_Exercise instructions_: When you find the line with "D7: zener 15V" among the records below, reproduce it and each line after it exactly, ending with the line with "D3: LED white".

◇ ◇ ◇ ◇

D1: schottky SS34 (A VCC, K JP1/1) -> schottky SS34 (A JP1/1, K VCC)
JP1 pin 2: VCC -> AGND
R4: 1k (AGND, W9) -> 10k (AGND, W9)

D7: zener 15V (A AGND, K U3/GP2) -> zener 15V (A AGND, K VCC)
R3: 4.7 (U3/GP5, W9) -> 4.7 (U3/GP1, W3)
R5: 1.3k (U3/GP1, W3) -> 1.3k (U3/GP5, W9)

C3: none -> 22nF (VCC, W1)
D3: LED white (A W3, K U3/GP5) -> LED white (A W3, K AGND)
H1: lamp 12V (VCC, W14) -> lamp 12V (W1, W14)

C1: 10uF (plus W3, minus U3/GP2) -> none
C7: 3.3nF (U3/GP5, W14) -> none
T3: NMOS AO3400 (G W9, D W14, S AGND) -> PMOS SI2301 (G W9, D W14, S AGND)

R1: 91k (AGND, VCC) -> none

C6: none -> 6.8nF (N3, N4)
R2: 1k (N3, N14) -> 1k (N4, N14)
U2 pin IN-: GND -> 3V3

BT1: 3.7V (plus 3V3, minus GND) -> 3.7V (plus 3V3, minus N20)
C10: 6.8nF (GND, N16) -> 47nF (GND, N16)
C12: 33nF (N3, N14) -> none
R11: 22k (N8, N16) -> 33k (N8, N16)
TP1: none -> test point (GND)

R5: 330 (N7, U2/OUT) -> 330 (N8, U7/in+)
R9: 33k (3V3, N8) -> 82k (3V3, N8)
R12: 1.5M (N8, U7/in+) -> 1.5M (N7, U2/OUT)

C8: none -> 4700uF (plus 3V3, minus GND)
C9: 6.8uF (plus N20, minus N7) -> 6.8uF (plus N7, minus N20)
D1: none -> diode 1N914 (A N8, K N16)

◇ ◇ ◇ ◇

_Response_:
D7: zener 15V (A AGND, K U3/GP2) -> zener 15V (A AGND, K VCC)
R3: 4.7 (U3/GP5, W9) -> 4.7 (U3/GP1, W3)
R5: 1.3k (U3/GP1, W3) -> 1.3k (U3/GP5, W9)

C3: none -> 22nF (VCC, W1)
D3: LED white (A W3, K U3/GP5) -> LED white (A W3, K AGND)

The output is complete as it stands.